#### Exercise description
A word-for-word copy of the entries, with images excluded, is the expected answer.

[Shape scene image sequences]
···
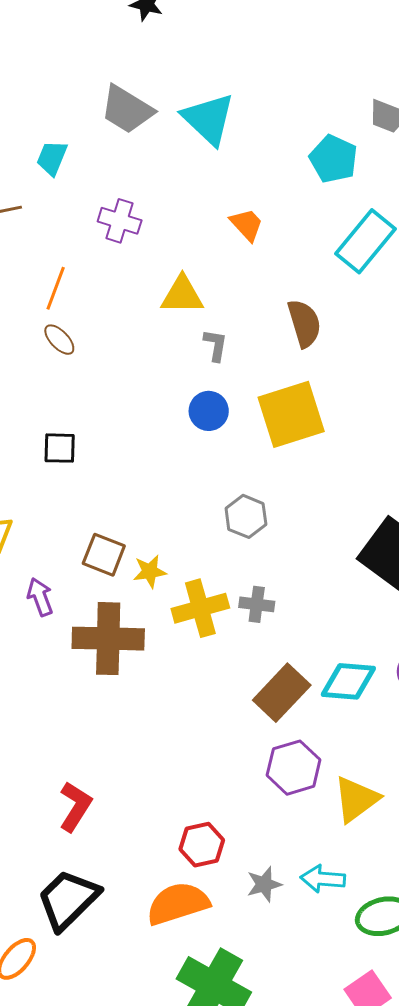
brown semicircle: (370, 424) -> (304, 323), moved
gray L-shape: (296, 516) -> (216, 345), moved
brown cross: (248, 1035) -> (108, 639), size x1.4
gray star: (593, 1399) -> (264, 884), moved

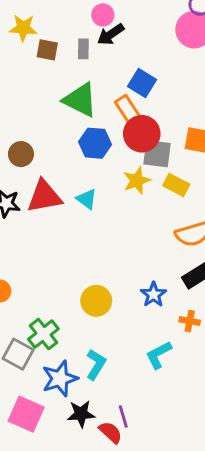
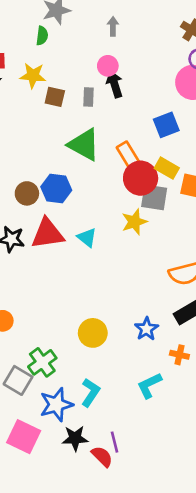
black arrow: (111, 34) -> (115, 84), turned 105
blue square: (142, 83) -> (166, 125), moved, turned 35
blue hexagon: (95, 143) -> (56, 189), moved
yellow rectangle: (176, 185) -> (167, 168), moved

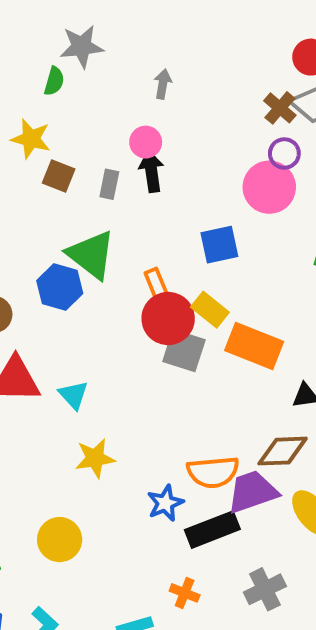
orange rectangle: (130, 157) -> (157, 285), size x0.7
blue hexagon: (56, 189) -> (60, 287), moved
yellow star: (134, 222) -> (95, 458), moved
blue star: (146, 329) -> (165, 503), moved

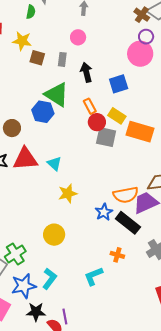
black arrow: (151, 171) -> (86, 72), moved
red circle: (168, 318) -> (97, 122), size x0.7
black rectangle: (212, 530) -> (128, 223), turned 65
···
#### Solution to this exercise
brown semicircle: (370, 424) -> (304, 323), moved
gray L-shape: (296, 516) -> (216, 345), moved
brown cross: (248, 1035) -> (108, 639), size x1.4
gray star: (593, 1399) -> (264, 884), moved

black arrow: (111, 34) -> (115, 84), turned 105
blue square: (142, 83) -> (166, 125), moved, turned 35
blue hexagon: (95, 143) -> (56, 189), moved
yellow rectangle: (176, 185) -> (167, 168), moved

orange rectangle: (130, 157) -> (157, 285), size x0.7
blue hexagon: (56, 189) -> (60, 287), moved
yellow star: (134, 222) -> (95, 458), moved
blue star: (146, 329) -> (165, 503), moved

black arrow: (151, 171) -> (86, 72), moved
red circle: (168, 318) -> (97, 122), size x0.7
black rectangle: (212, 530) -> (128, 223), turned 65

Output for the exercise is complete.